Give back exactly the lines from the line that contains "The budzik/różowy at" to the last line of the listing below, inclusive, and no others.

-- DATASET SECTION --
=====

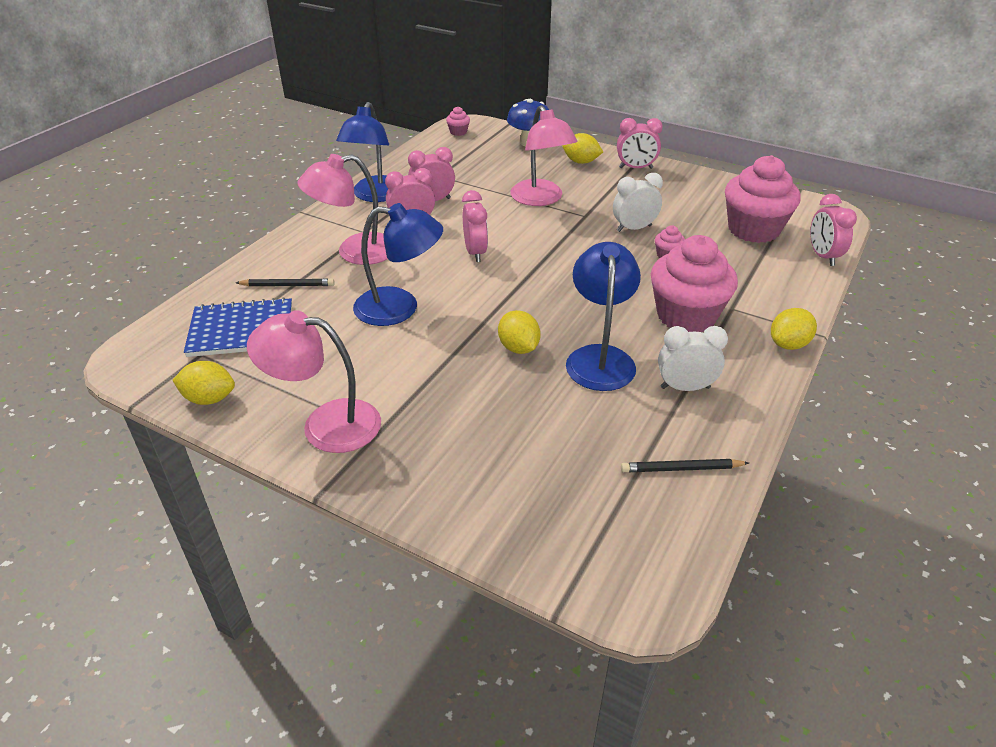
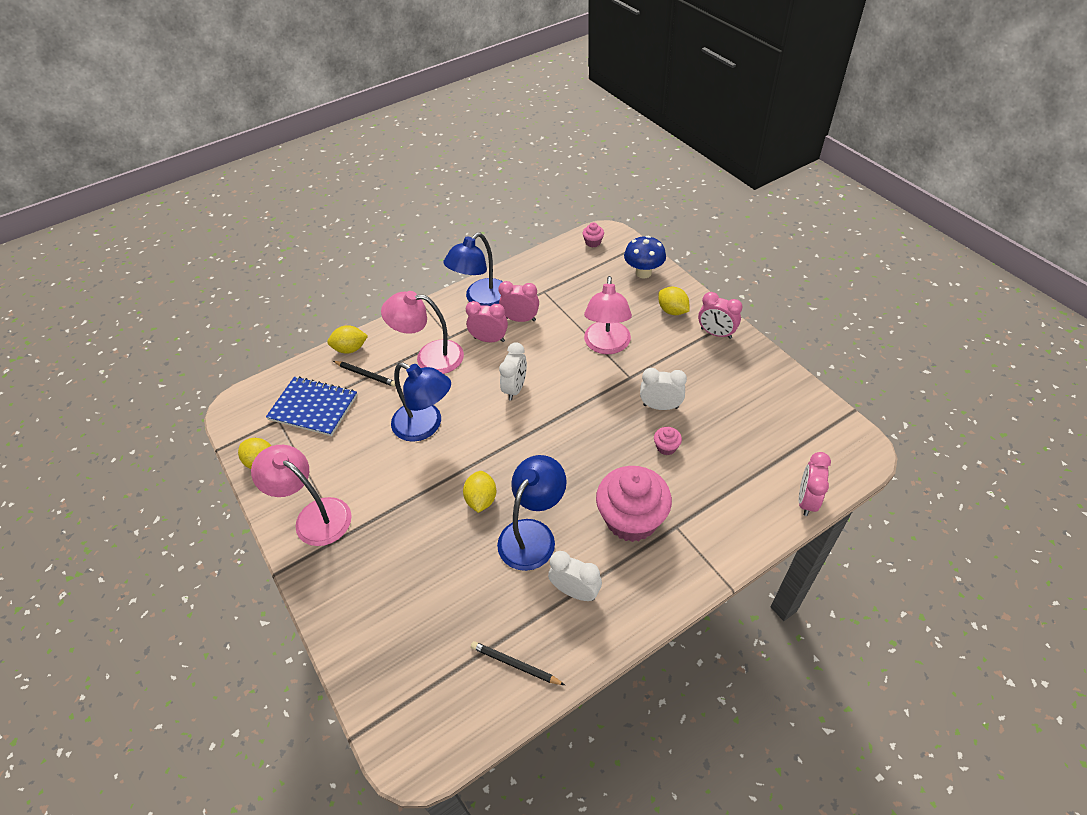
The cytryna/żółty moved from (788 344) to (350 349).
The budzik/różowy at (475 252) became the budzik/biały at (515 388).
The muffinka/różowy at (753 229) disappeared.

=====

-- EXERCISE OUTPUT --
The budzik/różowy at (475 252) became the budzik/biały at (515 388).
The muffinka/różowy at (753 229) disappeared.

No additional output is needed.